**EXERCISE:**
Go through the entries below and copy each line that holds the word "lamp".
[[ RECORDS SHOWN, beginning ]]
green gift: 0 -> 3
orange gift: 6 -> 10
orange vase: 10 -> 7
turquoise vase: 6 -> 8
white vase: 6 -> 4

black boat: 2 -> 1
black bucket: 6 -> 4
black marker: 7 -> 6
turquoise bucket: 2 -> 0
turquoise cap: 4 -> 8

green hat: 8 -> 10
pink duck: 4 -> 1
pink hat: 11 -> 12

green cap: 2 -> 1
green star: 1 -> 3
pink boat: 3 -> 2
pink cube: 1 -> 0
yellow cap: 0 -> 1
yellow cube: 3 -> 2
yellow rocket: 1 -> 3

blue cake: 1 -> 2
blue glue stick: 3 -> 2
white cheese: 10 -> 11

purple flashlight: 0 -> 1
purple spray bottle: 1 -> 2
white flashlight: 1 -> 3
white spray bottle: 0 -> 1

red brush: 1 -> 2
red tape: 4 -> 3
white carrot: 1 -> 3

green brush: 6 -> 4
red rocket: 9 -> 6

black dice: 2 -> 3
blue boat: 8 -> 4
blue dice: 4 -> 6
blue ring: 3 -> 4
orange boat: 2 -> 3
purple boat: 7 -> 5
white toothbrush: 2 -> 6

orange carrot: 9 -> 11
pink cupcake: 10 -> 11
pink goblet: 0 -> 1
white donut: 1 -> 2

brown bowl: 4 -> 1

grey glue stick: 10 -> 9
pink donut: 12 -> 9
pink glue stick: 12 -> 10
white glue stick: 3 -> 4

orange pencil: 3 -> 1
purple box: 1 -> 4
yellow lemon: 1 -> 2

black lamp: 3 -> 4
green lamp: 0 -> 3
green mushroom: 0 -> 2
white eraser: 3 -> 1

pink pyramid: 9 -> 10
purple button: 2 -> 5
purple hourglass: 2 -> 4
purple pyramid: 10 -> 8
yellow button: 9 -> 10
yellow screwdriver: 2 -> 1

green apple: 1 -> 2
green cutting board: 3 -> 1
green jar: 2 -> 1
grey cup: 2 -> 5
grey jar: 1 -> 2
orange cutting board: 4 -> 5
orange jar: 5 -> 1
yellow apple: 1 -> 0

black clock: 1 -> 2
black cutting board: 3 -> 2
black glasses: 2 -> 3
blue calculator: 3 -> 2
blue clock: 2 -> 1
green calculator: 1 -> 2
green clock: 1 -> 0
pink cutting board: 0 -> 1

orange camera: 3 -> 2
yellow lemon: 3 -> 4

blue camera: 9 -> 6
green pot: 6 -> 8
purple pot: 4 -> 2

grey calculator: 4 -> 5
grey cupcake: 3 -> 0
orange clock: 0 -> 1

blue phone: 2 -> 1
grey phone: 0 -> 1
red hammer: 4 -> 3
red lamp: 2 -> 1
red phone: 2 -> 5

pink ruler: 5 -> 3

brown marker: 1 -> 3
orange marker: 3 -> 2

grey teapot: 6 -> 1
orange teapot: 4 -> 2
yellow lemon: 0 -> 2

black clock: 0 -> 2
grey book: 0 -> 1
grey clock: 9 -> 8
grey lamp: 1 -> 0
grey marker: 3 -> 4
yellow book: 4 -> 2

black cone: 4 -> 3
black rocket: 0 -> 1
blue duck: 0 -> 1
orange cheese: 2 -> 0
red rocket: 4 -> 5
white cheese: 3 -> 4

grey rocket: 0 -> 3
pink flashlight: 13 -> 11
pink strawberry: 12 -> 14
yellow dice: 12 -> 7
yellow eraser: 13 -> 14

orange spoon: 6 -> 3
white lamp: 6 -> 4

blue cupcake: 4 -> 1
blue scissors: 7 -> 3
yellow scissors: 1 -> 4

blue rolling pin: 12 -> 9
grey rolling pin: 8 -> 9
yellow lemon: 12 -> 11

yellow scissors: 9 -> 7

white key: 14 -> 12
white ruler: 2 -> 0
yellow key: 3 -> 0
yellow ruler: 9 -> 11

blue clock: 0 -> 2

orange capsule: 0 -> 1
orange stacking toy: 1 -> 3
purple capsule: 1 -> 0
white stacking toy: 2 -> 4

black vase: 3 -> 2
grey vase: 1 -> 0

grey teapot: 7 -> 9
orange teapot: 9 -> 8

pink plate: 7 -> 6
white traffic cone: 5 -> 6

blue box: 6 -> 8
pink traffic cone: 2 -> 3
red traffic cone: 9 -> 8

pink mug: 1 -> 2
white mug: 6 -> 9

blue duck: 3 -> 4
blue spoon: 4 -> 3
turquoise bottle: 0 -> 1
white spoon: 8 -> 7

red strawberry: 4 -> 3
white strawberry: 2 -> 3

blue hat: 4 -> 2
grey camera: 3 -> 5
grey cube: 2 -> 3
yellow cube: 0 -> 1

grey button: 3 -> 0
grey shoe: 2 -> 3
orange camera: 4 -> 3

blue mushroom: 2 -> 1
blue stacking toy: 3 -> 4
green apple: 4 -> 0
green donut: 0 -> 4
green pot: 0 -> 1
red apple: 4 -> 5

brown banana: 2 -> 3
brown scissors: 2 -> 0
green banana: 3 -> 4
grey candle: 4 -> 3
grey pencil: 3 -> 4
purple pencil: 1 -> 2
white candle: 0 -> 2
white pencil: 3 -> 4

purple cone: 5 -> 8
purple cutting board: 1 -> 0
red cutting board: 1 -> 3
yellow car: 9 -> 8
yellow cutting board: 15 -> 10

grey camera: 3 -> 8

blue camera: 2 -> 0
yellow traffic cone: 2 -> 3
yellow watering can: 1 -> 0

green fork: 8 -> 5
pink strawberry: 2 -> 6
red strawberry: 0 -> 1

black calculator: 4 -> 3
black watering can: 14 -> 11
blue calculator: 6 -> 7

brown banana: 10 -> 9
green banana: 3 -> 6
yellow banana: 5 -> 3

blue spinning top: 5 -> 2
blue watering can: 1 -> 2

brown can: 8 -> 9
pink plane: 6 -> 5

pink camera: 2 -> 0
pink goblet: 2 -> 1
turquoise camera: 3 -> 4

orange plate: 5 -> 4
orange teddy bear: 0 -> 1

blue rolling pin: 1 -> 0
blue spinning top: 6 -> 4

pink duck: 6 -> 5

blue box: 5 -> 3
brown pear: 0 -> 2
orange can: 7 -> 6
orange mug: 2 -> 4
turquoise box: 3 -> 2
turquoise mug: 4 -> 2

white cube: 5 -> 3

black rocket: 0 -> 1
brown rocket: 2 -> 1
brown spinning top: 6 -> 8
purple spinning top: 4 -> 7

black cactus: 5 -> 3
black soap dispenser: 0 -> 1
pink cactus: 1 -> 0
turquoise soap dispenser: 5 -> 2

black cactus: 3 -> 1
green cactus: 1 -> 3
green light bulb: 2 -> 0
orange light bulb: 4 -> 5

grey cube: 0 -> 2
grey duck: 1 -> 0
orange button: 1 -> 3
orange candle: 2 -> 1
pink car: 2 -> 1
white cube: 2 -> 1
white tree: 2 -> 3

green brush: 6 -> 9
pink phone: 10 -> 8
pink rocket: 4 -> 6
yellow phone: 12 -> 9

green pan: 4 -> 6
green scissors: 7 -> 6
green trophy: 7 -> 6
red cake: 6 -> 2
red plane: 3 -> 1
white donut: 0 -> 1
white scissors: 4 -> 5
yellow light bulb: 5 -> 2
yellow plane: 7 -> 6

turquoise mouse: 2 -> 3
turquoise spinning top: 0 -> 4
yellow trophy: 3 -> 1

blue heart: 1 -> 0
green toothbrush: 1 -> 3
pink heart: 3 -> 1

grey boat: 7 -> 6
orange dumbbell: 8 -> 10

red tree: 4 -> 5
[[ RECORDS SHOWN, end ]]
**RESULT FOR THIS EXERCISE:**
black lamp: 3 -> 4
green lamp: 0 -> 3
red lamp: 2 -> 1
grey lamp: 1 -> 0
white lamp: 6 -> 4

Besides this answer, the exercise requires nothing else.